**DESCRIPTION OF THE TASK**
From the records below, set down exactly the lines starting with the line that contains "The scarlet prickly" and going on through the line that contains "The royal purple toy". Nothing else is wanted.

**DATA IN THIS EXERCISE**

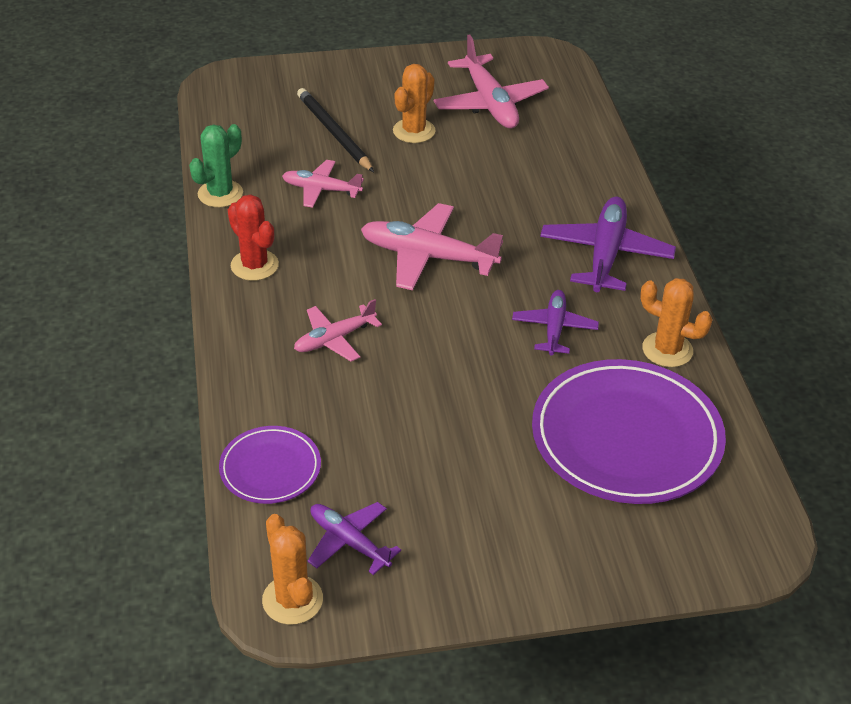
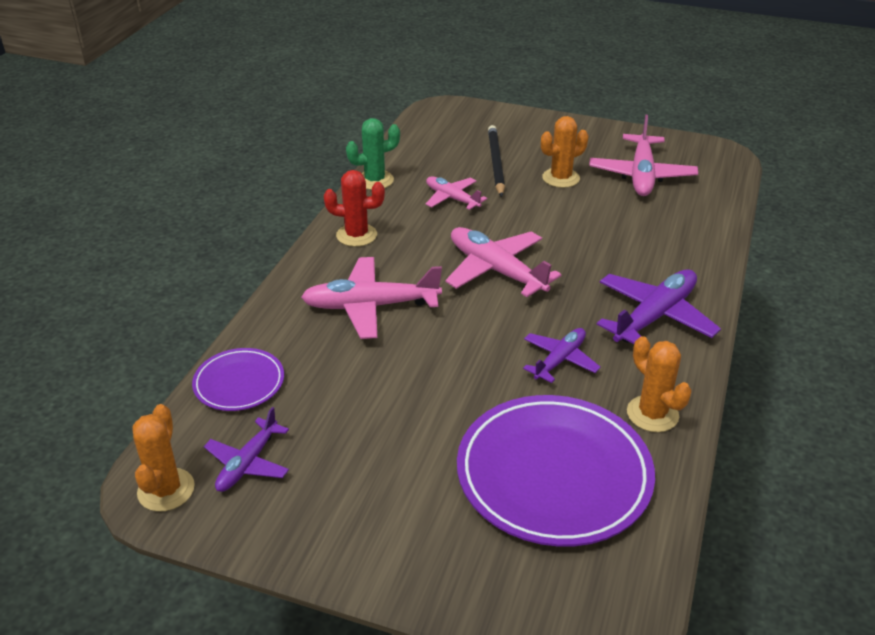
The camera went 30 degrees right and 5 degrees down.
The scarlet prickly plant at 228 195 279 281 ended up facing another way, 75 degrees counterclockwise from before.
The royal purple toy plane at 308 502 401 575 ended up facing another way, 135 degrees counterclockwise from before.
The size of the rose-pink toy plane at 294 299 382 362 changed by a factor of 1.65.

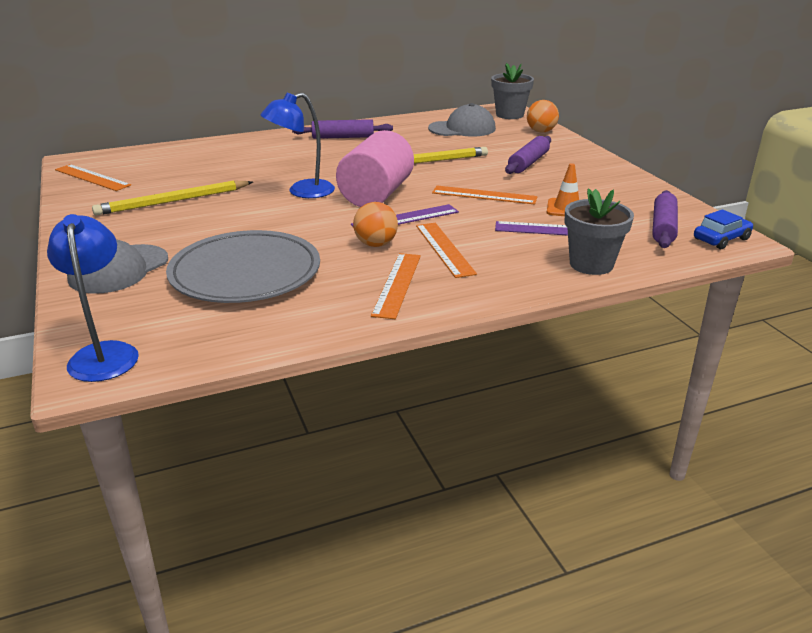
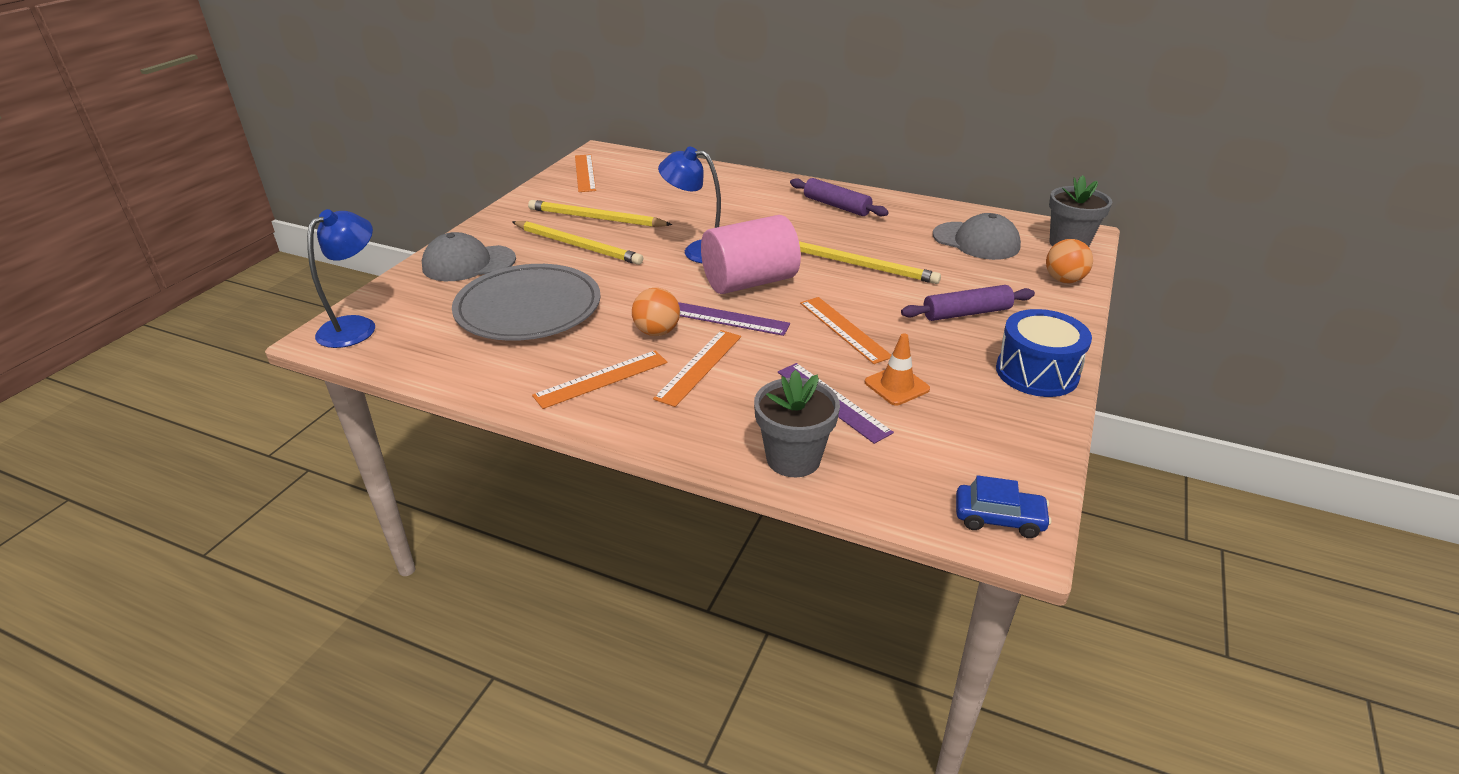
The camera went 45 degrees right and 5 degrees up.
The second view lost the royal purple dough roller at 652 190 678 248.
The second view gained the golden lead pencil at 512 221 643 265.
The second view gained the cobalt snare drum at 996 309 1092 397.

...

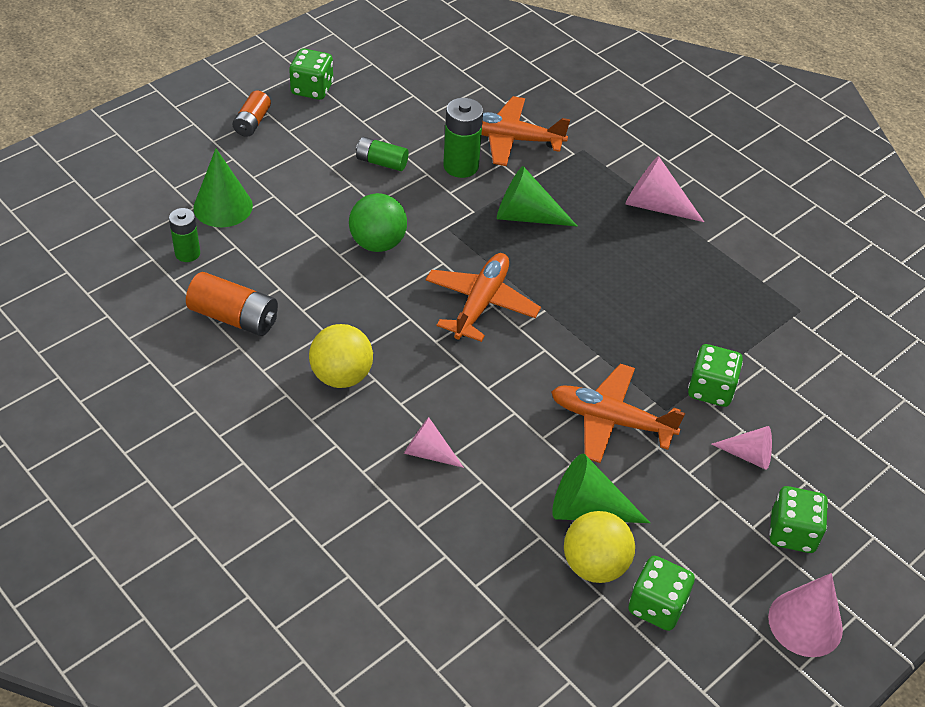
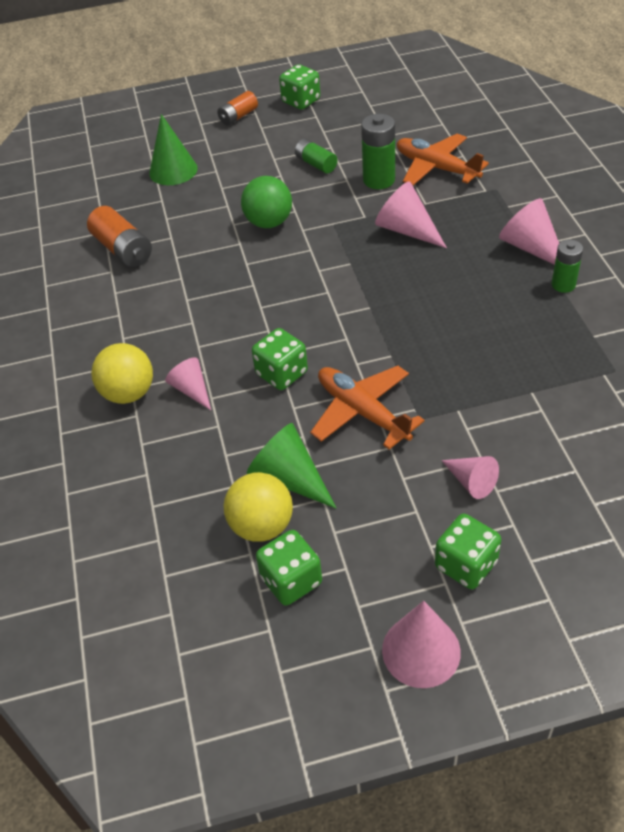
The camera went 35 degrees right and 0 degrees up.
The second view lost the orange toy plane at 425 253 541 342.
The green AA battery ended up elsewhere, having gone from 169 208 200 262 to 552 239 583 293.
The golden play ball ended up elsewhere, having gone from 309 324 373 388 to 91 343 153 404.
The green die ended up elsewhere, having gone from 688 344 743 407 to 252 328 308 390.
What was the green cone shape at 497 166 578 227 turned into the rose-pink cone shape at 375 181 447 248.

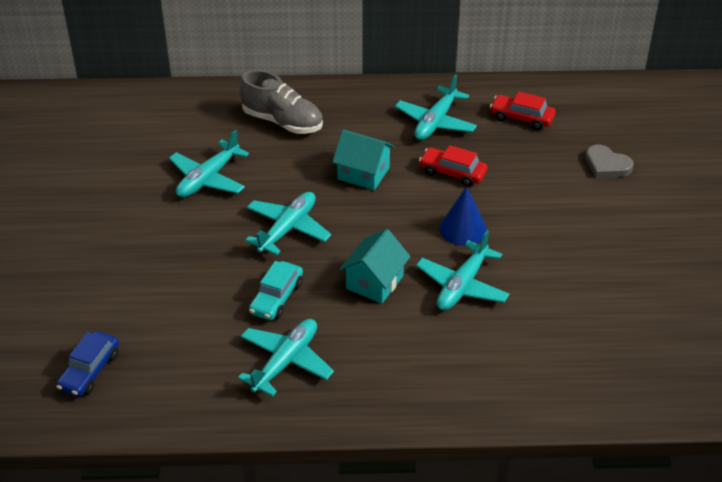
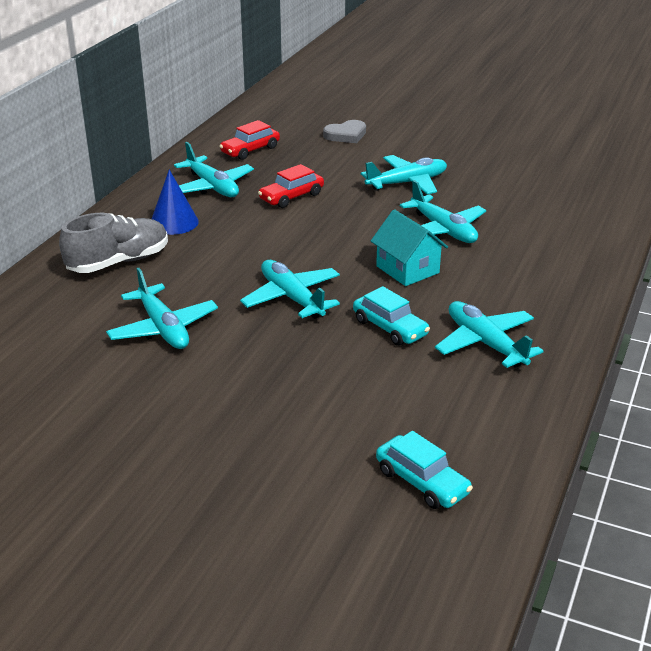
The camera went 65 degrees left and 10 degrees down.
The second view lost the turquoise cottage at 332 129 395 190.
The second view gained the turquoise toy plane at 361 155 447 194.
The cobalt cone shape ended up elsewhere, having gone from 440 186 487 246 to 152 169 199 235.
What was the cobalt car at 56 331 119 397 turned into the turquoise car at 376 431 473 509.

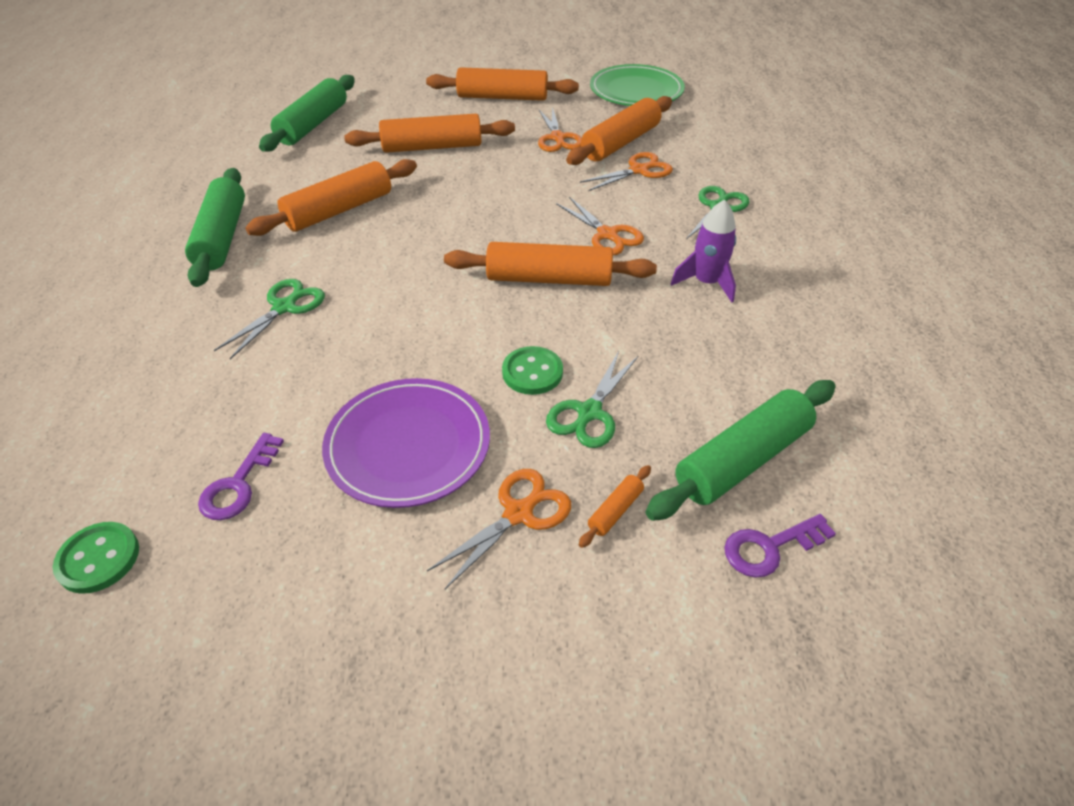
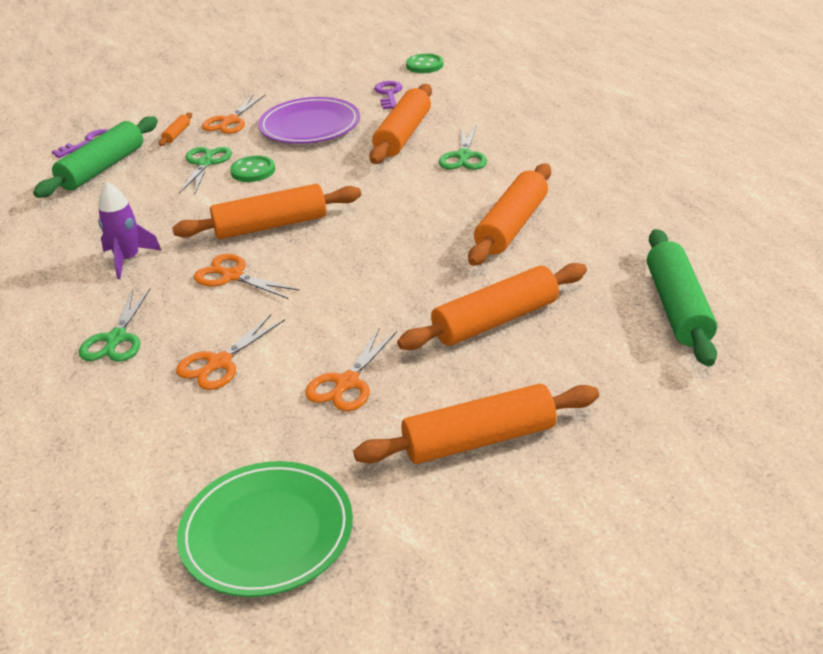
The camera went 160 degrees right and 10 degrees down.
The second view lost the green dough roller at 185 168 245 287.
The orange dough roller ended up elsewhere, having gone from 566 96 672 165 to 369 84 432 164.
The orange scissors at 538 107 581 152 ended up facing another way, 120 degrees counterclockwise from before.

**OUTPUT OF THE TASK**
The scarlet prickly plant at 228 195 279 281 ended up facing another way, 75 degrees counterclockwise from before.
The royal purple toy plane at 308 502 401 575 ended up facing another way, 135 degrees counterclockwise from before.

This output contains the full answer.